Instruction ▸ In the records below, count every line that includes the word "moved". Provide the total alone.

Supplied records ▸
########################################

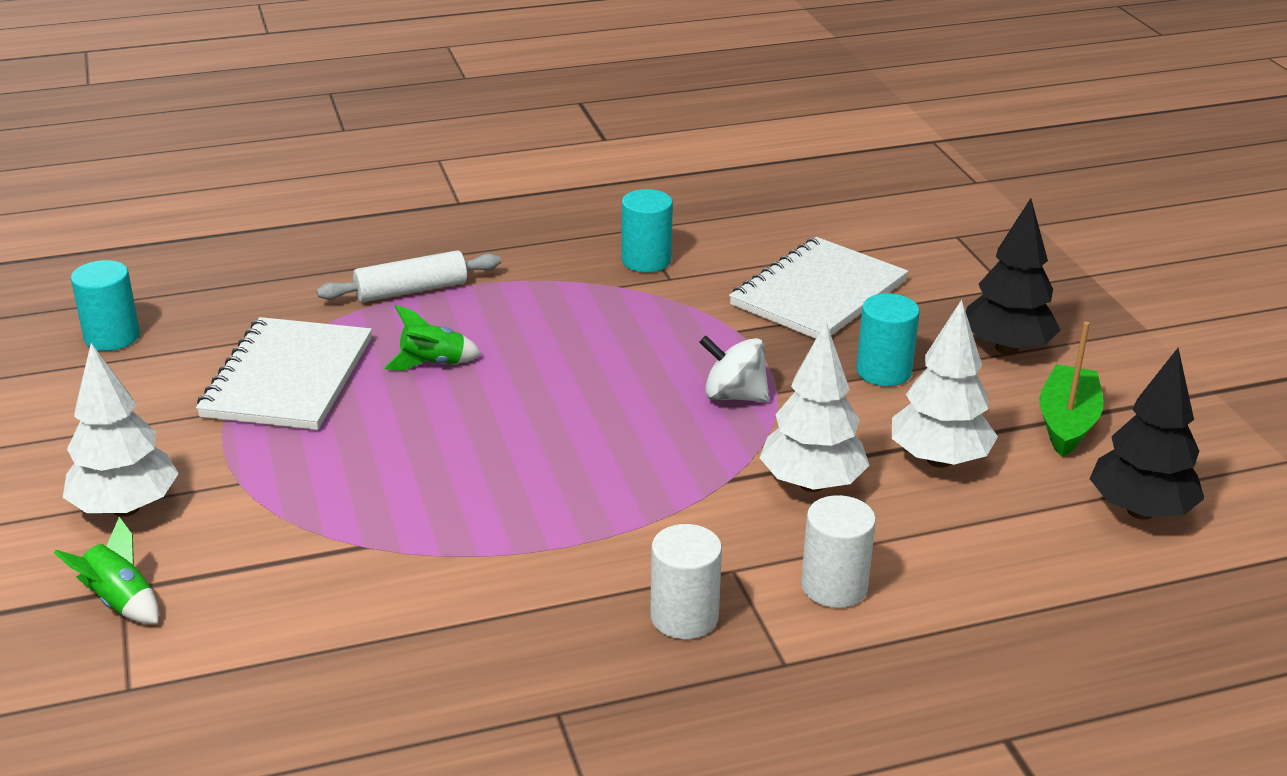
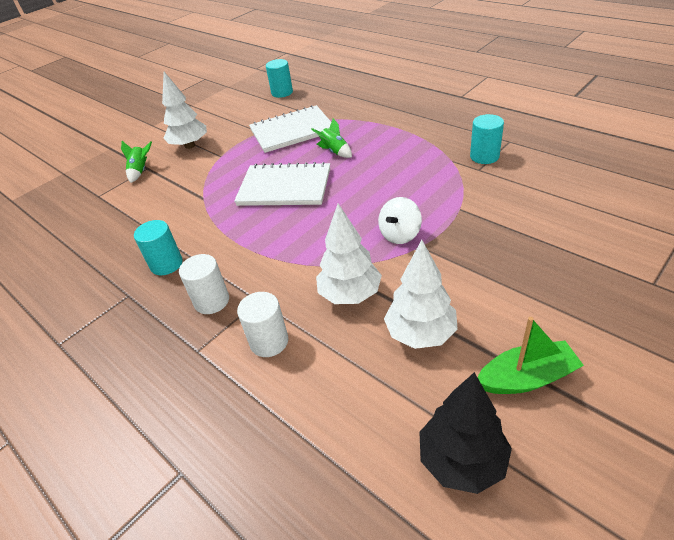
camera: 65 degrees right, 10 degrees up
white rolling pin [317,250,501,302] -> none
white spinning top [699,335,770,402] -> white spinning top turned 135 degrees counterclockwise [378,197,422,244]
white notebook [729,237,908,339] -> white notebook moved to [234,162,330,206]
turquoise cylinder [856,293,920,386] -> turquoise cylinder moved to [134,220,183,275]
black tree [966,198,1060,355] -> none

########################################

Task result ▸ 2